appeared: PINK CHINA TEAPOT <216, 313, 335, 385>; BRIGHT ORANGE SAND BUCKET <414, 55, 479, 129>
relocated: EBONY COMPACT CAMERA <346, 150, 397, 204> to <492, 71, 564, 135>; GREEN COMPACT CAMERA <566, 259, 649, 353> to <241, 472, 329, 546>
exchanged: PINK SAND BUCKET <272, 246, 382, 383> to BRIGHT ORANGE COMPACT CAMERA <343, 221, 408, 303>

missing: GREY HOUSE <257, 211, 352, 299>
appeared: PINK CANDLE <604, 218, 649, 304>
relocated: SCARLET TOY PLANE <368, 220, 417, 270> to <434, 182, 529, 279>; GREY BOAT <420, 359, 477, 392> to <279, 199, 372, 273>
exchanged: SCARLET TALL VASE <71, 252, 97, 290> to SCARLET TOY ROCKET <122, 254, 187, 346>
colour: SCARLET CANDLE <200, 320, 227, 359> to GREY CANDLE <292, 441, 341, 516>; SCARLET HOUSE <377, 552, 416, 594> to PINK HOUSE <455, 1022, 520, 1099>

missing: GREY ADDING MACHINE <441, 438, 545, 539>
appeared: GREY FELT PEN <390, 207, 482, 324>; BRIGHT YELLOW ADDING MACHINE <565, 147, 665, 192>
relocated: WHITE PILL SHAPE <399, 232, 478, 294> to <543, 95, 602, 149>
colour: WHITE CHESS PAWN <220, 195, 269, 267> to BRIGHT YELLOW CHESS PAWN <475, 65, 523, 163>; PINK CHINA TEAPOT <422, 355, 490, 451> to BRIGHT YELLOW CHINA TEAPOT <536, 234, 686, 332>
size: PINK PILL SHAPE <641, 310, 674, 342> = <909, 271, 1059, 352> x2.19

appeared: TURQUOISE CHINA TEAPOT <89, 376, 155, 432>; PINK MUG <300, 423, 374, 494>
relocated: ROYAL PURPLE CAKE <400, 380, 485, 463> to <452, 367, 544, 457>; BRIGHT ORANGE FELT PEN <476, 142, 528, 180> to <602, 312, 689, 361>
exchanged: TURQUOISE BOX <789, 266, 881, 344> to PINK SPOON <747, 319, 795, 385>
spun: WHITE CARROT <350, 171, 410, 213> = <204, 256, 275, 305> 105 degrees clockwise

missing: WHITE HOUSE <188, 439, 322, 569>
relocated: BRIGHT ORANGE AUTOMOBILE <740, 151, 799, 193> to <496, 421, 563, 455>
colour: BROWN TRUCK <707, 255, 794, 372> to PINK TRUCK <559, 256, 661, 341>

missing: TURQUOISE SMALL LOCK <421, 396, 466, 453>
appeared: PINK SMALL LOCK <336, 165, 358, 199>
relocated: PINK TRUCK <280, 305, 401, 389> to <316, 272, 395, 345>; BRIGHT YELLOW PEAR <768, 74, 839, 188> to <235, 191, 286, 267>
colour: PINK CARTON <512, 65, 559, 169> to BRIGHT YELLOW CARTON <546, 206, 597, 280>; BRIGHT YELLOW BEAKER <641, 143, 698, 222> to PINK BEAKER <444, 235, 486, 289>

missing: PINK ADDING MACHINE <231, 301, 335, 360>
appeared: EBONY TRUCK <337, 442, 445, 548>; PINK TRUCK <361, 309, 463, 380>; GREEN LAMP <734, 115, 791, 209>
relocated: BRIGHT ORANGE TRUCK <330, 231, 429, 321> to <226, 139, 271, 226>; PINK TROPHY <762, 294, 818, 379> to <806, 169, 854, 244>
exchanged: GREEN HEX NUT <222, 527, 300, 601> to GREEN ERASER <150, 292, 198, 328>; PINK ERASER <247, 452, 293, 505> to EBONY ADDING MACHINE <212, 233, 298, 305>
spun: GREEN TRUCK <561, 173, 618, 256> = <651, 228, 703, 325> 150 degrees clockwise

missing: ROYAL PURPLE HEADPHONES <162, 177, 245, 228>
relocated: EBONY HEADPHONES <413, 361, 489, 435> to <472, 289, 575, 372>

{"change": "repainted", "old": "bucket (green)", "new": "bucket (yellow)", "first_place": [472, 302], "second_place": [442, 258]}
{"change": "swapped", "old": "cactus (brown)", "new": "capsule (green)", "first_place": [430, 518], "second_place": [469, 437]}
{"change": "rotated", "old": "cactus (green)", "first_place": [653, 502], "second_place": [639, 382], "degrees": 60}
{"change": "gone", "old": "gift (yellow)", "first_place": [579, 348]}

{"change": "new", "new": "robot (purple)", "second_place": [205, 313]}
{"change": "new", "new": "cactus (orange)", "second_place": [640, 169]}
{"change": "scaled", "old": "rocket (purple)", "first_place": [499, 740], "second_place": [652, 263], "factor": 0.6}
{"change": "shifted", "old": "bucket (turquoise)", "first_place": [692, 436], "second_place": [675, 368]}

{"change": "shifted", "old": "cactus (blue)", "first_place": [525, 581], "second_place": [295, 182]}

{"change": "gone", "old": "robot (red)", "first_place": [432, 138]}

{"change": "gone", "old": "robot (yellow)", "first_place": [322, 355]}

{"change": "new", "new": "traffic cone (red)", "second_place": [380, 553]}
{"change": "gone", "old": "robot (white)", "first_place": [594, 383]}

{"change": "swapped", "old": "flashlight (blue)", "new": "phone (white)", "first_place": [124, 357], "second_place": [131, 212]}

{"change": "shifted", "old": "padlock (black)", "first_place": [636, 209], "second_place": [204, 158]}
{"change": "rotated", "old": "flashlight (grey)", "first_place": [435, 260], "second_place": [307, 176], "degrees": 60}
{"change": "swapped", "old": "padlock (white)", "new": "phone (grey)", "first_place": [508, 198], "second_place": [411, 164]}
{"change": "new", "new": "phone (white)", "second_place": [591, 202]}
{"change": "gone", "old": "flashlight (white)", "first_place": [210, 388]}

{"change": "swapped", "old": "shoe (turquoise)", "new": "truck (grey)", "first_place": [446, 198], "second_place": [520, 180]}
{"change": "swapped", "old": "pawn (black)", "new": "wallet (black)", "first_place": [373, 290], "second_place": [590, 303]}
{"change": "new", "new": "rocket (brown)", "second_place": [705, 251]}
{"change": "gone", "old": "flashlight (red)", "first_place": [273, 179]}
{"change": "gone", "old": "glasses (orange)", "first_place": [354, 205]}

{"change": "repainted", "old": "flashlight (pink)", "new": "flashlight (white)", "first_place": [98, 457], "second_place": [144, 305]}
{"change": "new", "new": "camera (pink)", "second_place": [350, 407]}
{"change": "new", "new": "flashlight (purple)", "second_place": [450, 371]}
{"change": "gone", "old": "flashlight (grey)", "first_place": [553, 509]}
--------------------
ASSIGNED TASK: Please write out every record shown above exactly as it reads.

OUTPUT:
appeared: PINK CHINA TEAPOT <216, 313, 335, 385>; BRIGHT ORANGE SAND BUCKET <414, 55, 479, 129>
relocated: EBONY COMPACT CAMERA <346, 150, 397, 204> to <492, 71, 564, 135>; GREEN COMPACT CAMERA <566, 259, 649, 353> to <241, 472, 329, 546>
exchanged: PINK SAND BUCKET <272, 246, 382, 383> to BRIGHT ORANGE COMPACT CAMERA <343, 221, 408, 303>

missing: GREY HOUSE <257, 211, 352, 299>
appeared: PINK CANDLE <604, 218, 649, 304>
relocated: SCARLET TOY PLANE <368, 220, 417, 270> to <434, 182, 529, 279>; GREY BOAT <420, 359, 477, 392> to <279, 199, 372, 273>
exchanged: SCARLET TALL VASE <71, 252, 97, 290> to SCARLET TOY ROCKET <122, 254, 187, 346>
colour: SCARLET CANDLE <200, 320, 227, 359> to GREY CANDLE <292, 441, 341, 516>; SCARLET HOUSE <377, 552, 416, 594> to PINK HOUSE <455, 1022, 520, 1099>

missing: GREY ADDING MACHINE <441, 438, 545, 539>
appeared: GREY FELT PEN <390, 207, 482, 324>; BRIGHT YELLOW ADDING MACHINE <565, 147, 665, 192>
relocated: WHITE PILL SHAPE <399, 232, 478, 294> to <543, 95, 602, 149>
colour: WHITE CHESS PAWN <220, 195, 269, 267> to BRIGHT YELLOW CHESS PAWN <475, 65, 523, 163>; PINK CHINA TEAPOT <422, 355, 490, 451> to BRIGHT YELLOW CHINA TEAPOT <536, 234, 686, 332>
size: PINK PILL SHAPE <641, 310, 674, 342> = <909, 271, 1059, 352> x2.19

appeared: TURQUOISE CHINA TEAPOT <89, 376, 155, 432>; PINK MUG <300, 423, 374, 494>
relocated: ROYAL PURPLE CAKE <400, 380, 485, 463> to <452, 367, 544, 457>; BRIGHT ORANGE FELT PEN <476, 142, 528, 180> to <602, 312, 689, 361>
exchanged: TURQUOISE BOX <789, 266, 881, 344> to PINK SPOON <747, 319, 795, 385>
spun: WHITE CARROT <350, 171, 410, 213> = <204, 256, 275, 305> 105 degrees clockwise

missing: WHITE HOUSE <188, 439, 322, 569>
relocated: BRIGHT ORANGE AUTOMOBILE <740, 151, 799, 193> to <496, 421, 563, 455>
colour: BROWN TRUCK <707, 255, 794, 372> to PINK TRUCK <559, 256, 661, 341>

missing: TURQUOISE SMALL LOCK <421, 396, 466, 453>
appeared: PINK SMALL LOCK <336, 165, 358, 199>
relocated: PINK TRUCK <280, 305, 401, 389> to <316, 272, 395, 345>; BRIGHT YELLOW PEAR <768, 74, 839, 188> to <235, 191, 286, 267>
colour: PINK CARTON <512, 65, 559, 169> to BRIGHT YELLOW CARTON <546, 206, 597, 280>; BRIGHT YELLOW BEAKER <641, 143, 698, 222> to PINK BEAKER <444, 235, 486, 289>

missing: PINK ADDING MACHINE <231, 301, 335, 360>
appeared: EBONY TRUCK <337, 442, 445, 548>; PINK TRUCK <361, 309, 463, 380>; GREEN LAMP <734, 115, 791, 209>
relocated: BRIGHT ORANGE TRUCK <330, 231, 429, 321> to <226, 139, 271, 226>; PINK TROPHY <762, 294, 818, 379> to <806, 169, 854, 244>
exchanged: GREEN HEX NUT <222, 527, 300, 601> to GREEN ERASER <150, 292, 198, 328>; PINK ERASER <247, 452, 293, 505> to EBONY ADDING MACHINE <212, 233, 298, 305>
spun: GREEN TRUCK <561, 173, 618, 256> = <651, 228, 703, 325> 150 degrees clockwise

missing: ROYAL PURPLE HEADPHONES <162, 177, 245, 228>
relocated: EBONY HEADPHONES <413, 361, 489, 435> to <472, 289, 575, 372>

{"change": "repainted", "old": "bucket (green)", "new": "bucket (yellow)", "first_place": [472, 302], "second_place": [442, 258]}
{"change": "swapped", "old": "cactus (brown)", "new": "capsule (green)", "first_place": [430, 518], "second_place": [469, 437]}
{"change": "rotated", "old": "cactus (green)", "first_place": [653, 502], "second_place": [639, 382], "degrees": 60}
{"change": "gone", "old": "gift (yellow)", "first_place": [579, 348]}

{"change": "new", "new": "robot (purple)", "second_place": [205, 313]}
{"change": "new", "new": "cactus (orange)", "second_place": [640, 169]}
{"change": "scaled", "old": "rocket (purple)", "first_place": [499, 740], "second_place": [652, 263], "factor": 0.6}
{"change": "shifted", "old": "bucket (turquoise)", "first_place": [692, 436], "second_place": [675, 368]}

{"change": "shifted", "old": "cactus (blue)", "first_place": [525, 581], "second_place": [295, 182]}

{"change": "gone", "old": "robot (red)", "first_place": [432, 138]}

{"change": "gone", "old": "robot (yellow)", "first_place": [322, 355]}

{"change": "new", "new": "traffic cone (red)", "second_place": [380, 553]}
{"change": "gone", "old": "robot (white)", "first_place": [594, 383]}

{"change": "swapped", "old": "flashlight (blue)", "new": "phone (white)", "first_place": [124, 357], "second_place": [131, 212]}

{"change": "shifted", "old": "padlock (black)", "first_place": [636, 209], "second_place": [204, 158]}
{"change": "rotated", "old": "flashlight (grey)", "first_place": [435, 260], "second_place": [307, 176], "degrees": 60}
{"change": "swapped", "old": "padlock (white)", "new": "phone (grey)", "first_place": [508, 198], "second_place": [411, 164]}
{"change": "new", "new": "phone (white)", "second_place": [591, 202]}
{"change": "gone", "old": "flashlight (white)", "first_place": [210, 388]}

{"change": "swapped", "old": "shoe (turquoise)", "new": "truck (grey)", "first_place": [446, 198], "second_place": [520, 180]}
{"change": "swapped", "old": "pawn (black)", "new": "wallet (black)", "first_place": [373, 290], "second_place": [590, 303]}
{"change": "new", "new": "rocket (brown)", "second_place": [705, 251]}
{"change": "gone", "old": "flashlight (red)", "first_place": [273, 179]}
{"change": "gone", "old": "glasses (orange)", "first_place": [354, 205]}

{"change": "repainted", "old": "flashlight (pink)", "new": "flashlight (white)", "first_place": [98, 457], "second_place": [144, 305]}
{"change": "new", "new": "camera (pink)", "second_place": [350, 407]}
{"change": "new", "new": "flashlight (purple)", "second_place": [450, 371]}
{"change": "gone", "old": "flashlight (grey)", "first_place": [553, 509]}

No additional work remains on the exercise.